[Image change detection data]
######

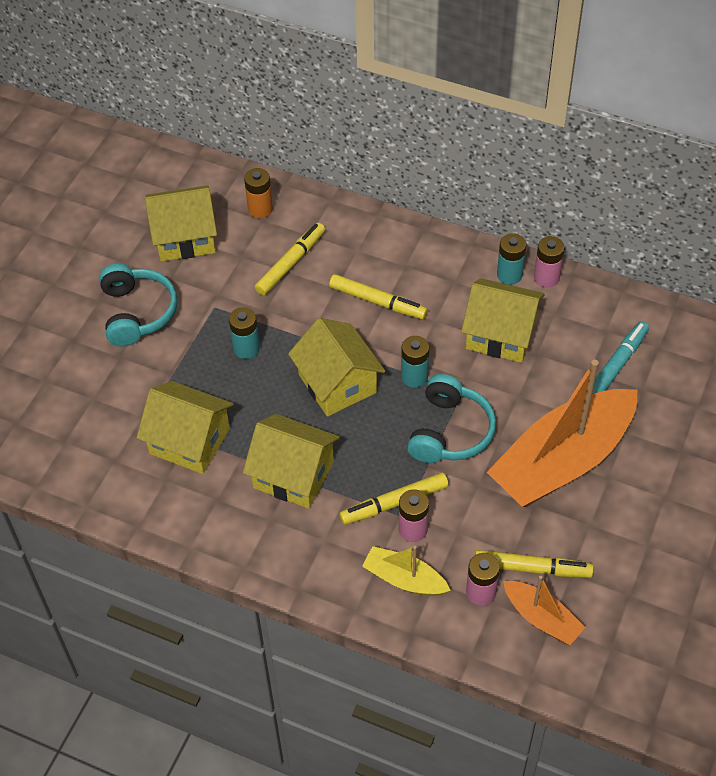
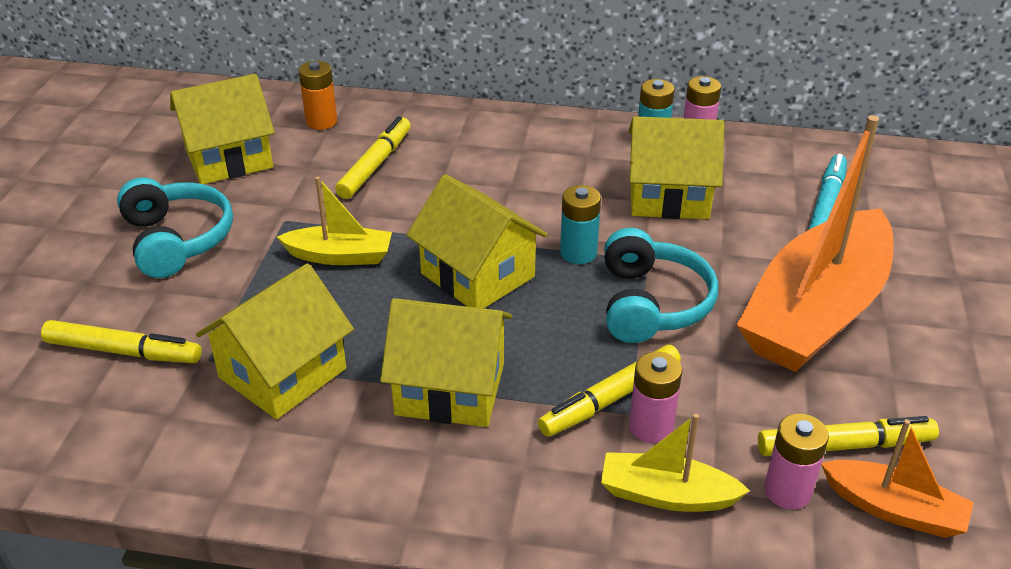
camera: 15 degrees left, 15 degrees down
(189, 441) = (283, 373): yellow house -> yellow house turned 60 degrees counterclockwise
(246, 348) = (340, 256): turquoise battery -> yellow boat
(377, 301) = (499, 186): yellow marker -> yellow marker (122, 351)

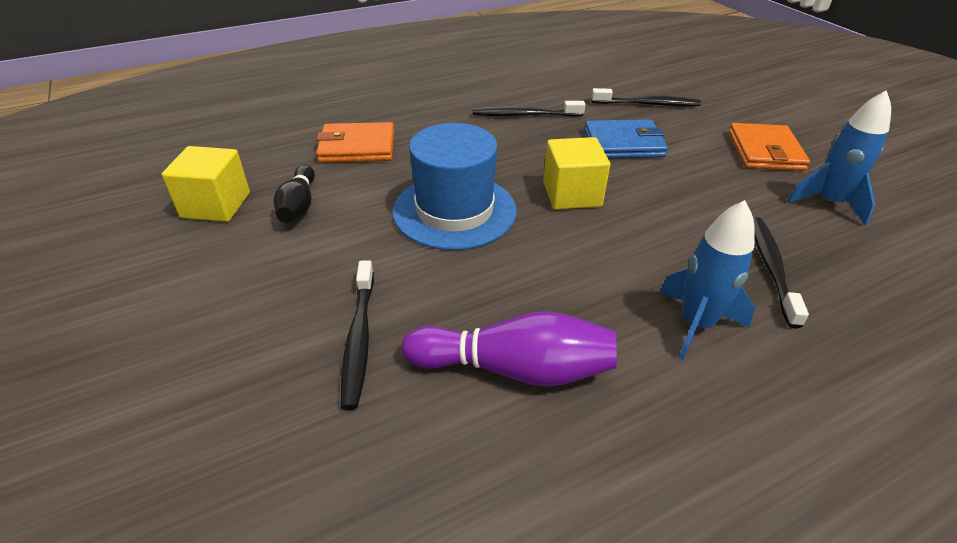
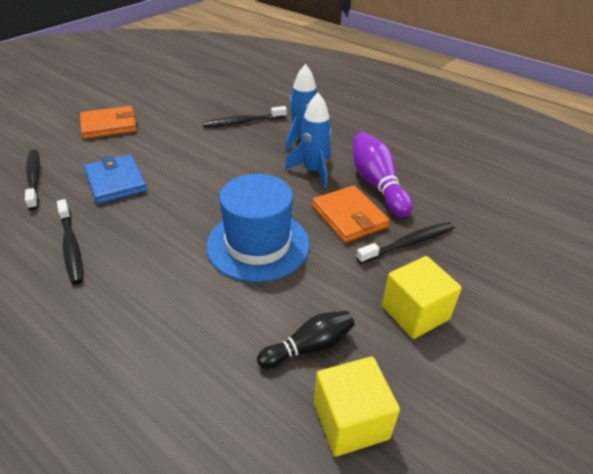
camera: 115 degrees left, 0 degrees up
(357, 147) = (182, 354): orange wallet -> orange wallet (349, 216)
(572, 194) = (205, 194): yellow cube -> yellow cube (415, 312)
(828, 203) = (168, 107): blue rocket -> blue rocket (313, 171)

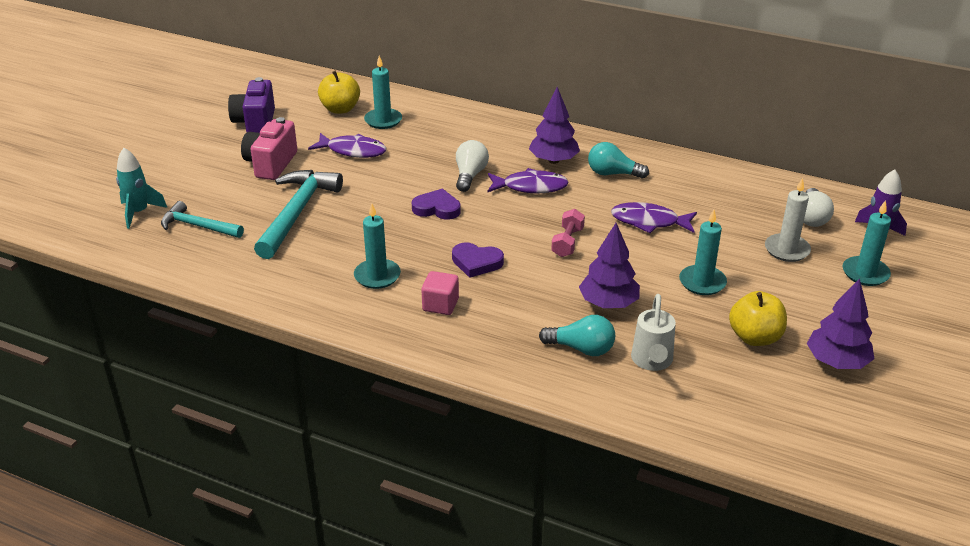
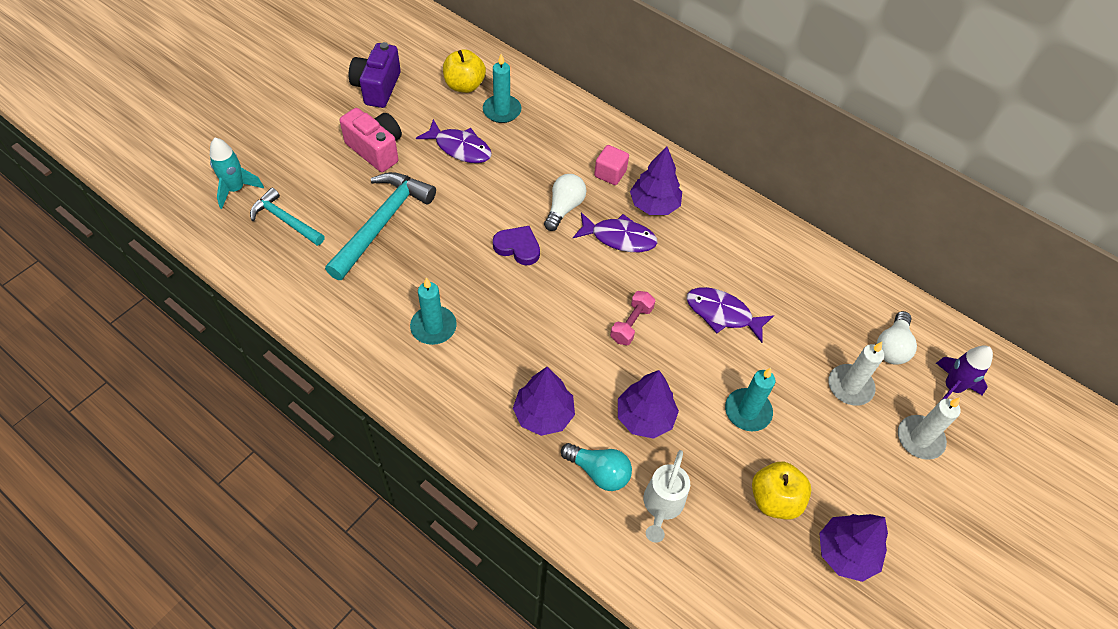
camera: 10 degrees right, 20 degrees up
(271, 164) = (376, 150): pink camera -> pink camera turned 105 degrees clockwise
(440, 305) = (482, 380): pink cube -> pink cube (610, 174)
(476, 262) = (533, 331): purple heart -> none
(511, 318) = (543, 414): none -> purple tree
(612, 174) = (708, 237): turquoise light bulb -> none
(865, 273) = (920, 439): turquoise candle -> white candle

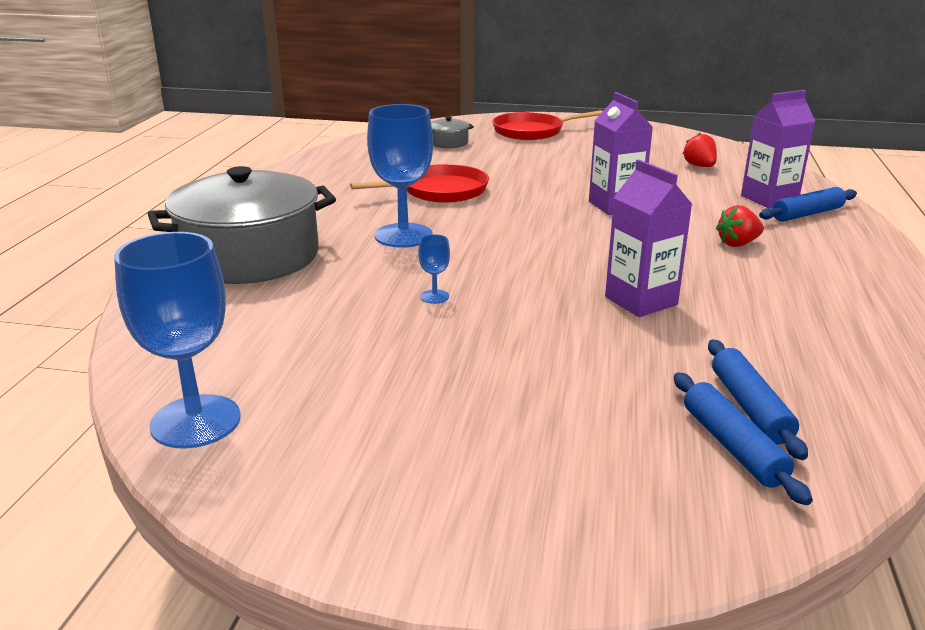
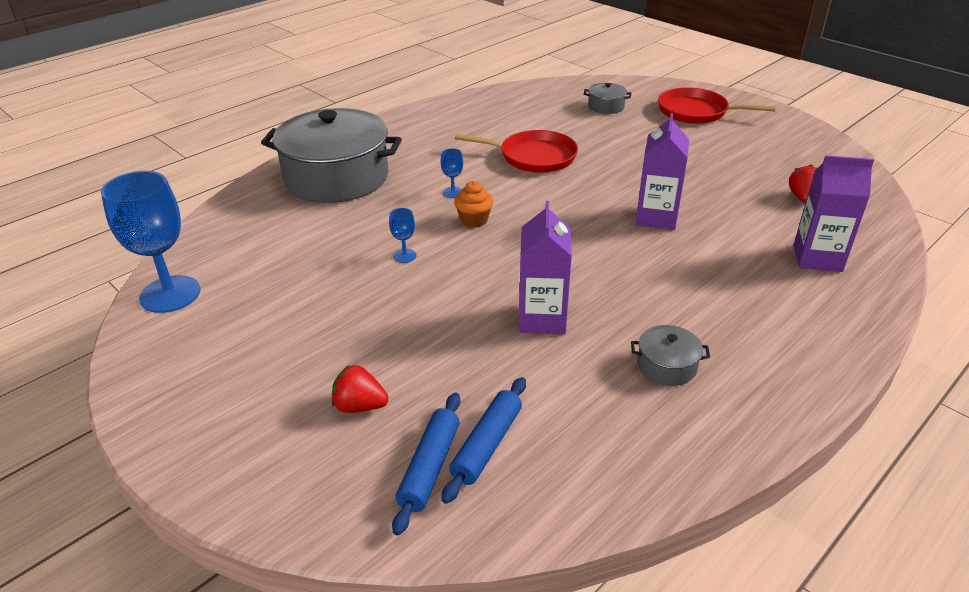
camera: 35 degrees right, 10 degrees up
(403, 235) = (453, 192): blue goblet -> blue goblet, size x0.42
(460, 250) = (474, 220): none -> orange cupcake
(737, 244) = (707, 296): red strawberry -> red strawberry (359, 406)
(786, 298) = (666, 366): none -> grey pot
(807, 214) = (830, 288): blue rolling pin -> none

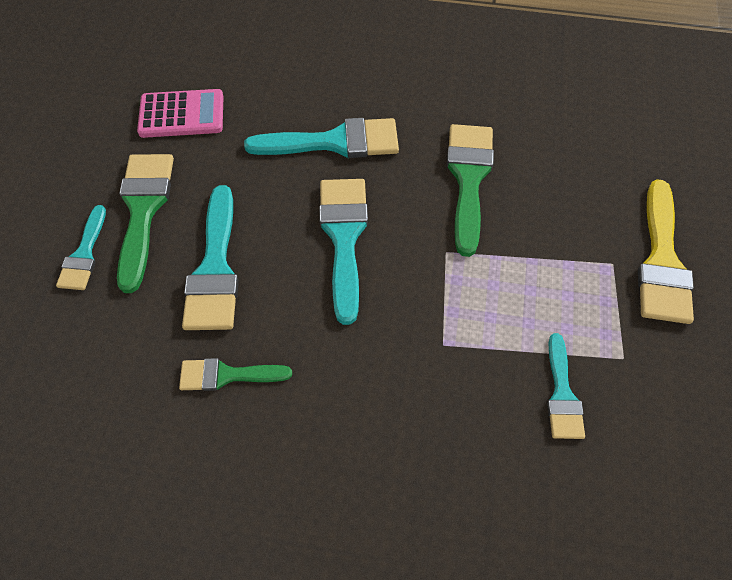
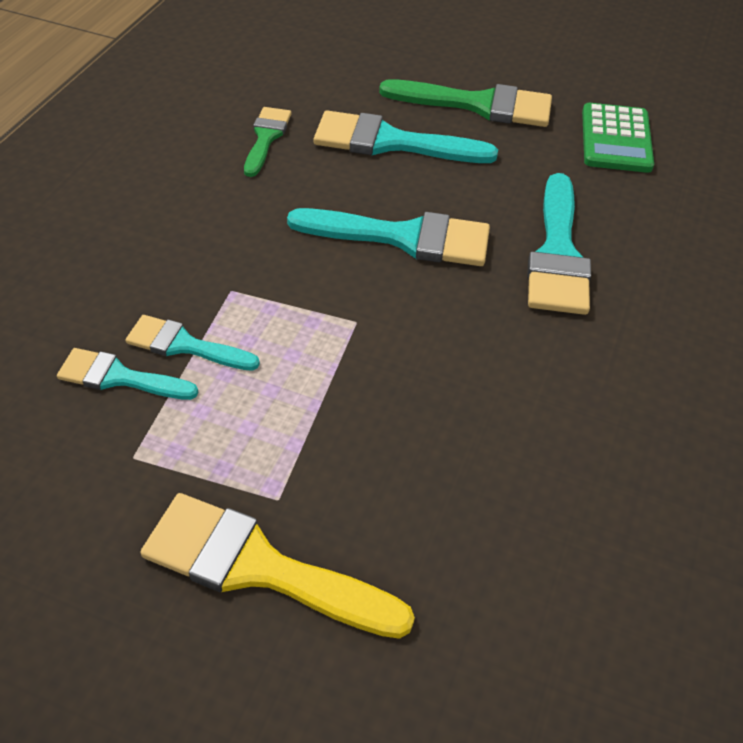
camera: 100 degrees right, 10 degrees down
(84, 254) = (432, 69): turquoise brush -> turquoise brush (184, 345)
(181, 114) = (616, 139): pink calculator -> green calculator
(468, 179) = (471, 373): green brush -> none

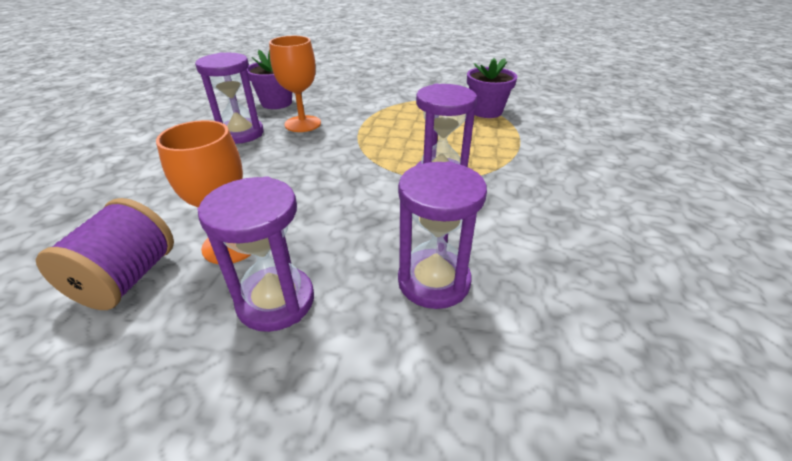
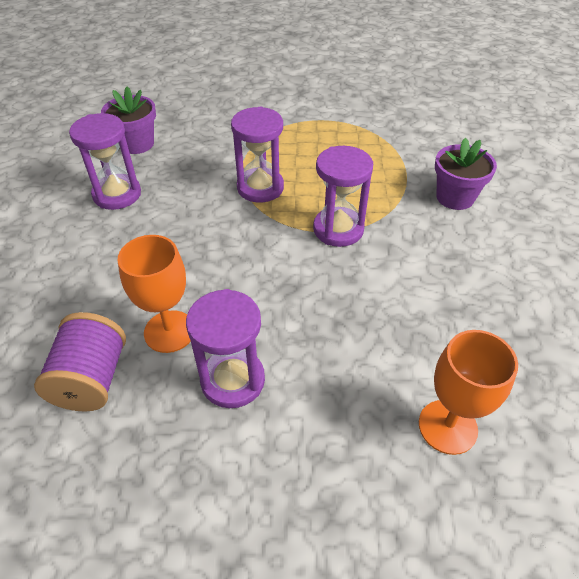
camera: 10 degrees left, 10 degrees up
(303, 124) = (178, 173): orange goblet -> orange goblet (447, 426)
(434, 281) = (358, 342): purple hourglass -> purple hourglass (260, 188)
(486, 111) = (366, 134): purple flower pot -> purple flower pot (455, 197)

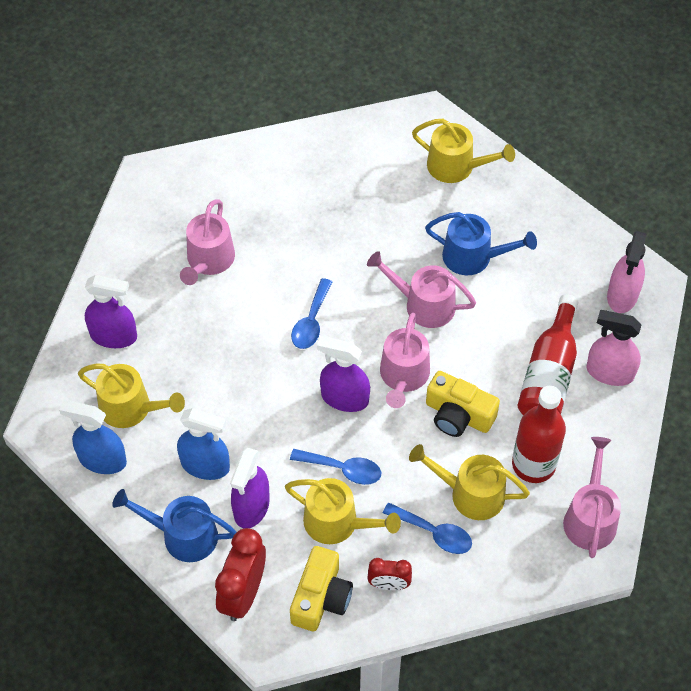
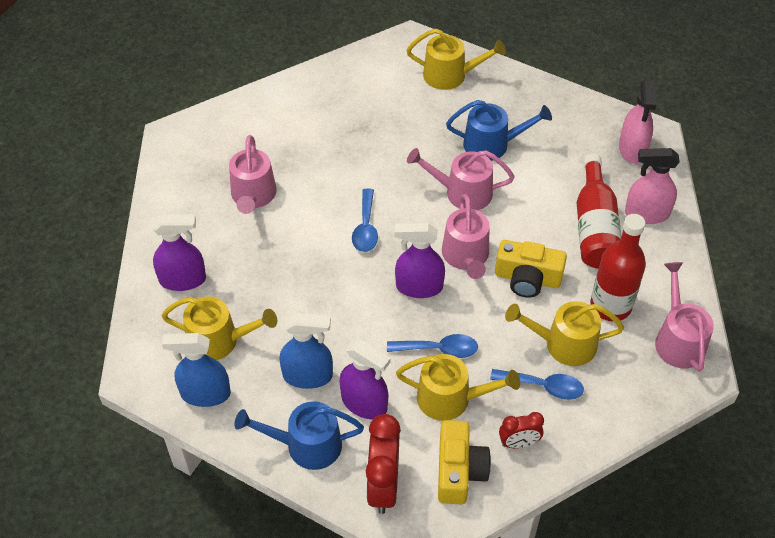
camera: 15 degrees left, 5 degrees down
(251, 507) = (364, 403): purple spray bottle -> purple spray bottle turned 60 degrees counterclockwise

######

• Problem to work on: From the line that contains "(357, 147) = (182, 354): orange" down to the final line of the entries above, please copy each line exactly, excluding pictures.

• Answer to this problem:
(357, 147) = (182, 354): orange wallet -> orange wallet (349, 216)
(572, 194) = (205, 194): yellow cube -> yellow cube (415, 312)
(828, 203) = (168, 107): blue rocket -> blue rocket (313, 171)

camera: 10 degrees right, 20 degrees up
(271, 164) = (376, 150): pink camera -> pink camera turned 105 degrees clockwise
(440, 305) = (482, 380): pink cube -> pink cube (610, 174)
(476, 262) = (533, 331): purple heart -> none
(511, 318) = (543, 414): none -> purple tree
(612, 174) = (708, 237): turquoise light bulb -> none
(865, 273) = (920, 439): turquoise candle -> white candle

camera: 35 degrees right, 10 degrees up
(403, 235) = (453, 192): blue goblet -> blue goblet, size x0.42
(460, 250) = (474, 220): none -> orange cupcake
(737, 244) = (707, 296): red strawberry -> red strawberry (359, 406)
(786, 298) = (666, 366): none -> grey pot
(807, 214) = (830, 288): blue rolling pin -> none

camera: 100 degrees right, 10 degrees down
(84, 254) = (432, 69): turquoise brush -> turquoise brush (184, 345)
(181, 114) = (616, 139): pink calculator -> green calculator
(468, 179) = (471, 373): green brush -> none

camera: 10 degrees left, 10 degrees up
(303, 124) = (178, 173): orange goblet -> orange goblet (447, 426)
(434, 281) = (358, 342): purple hourglass -> purple hourglass (260, 188)
(486, 111) = (366, 134): purple flower pot -> purple flower pot (455, 197)

camera: 15 degrees left, 5 degrees down
(251, 507) = (364, 403): purple spray bottle -> purple spray bottle turned 60 degrees counterclockwise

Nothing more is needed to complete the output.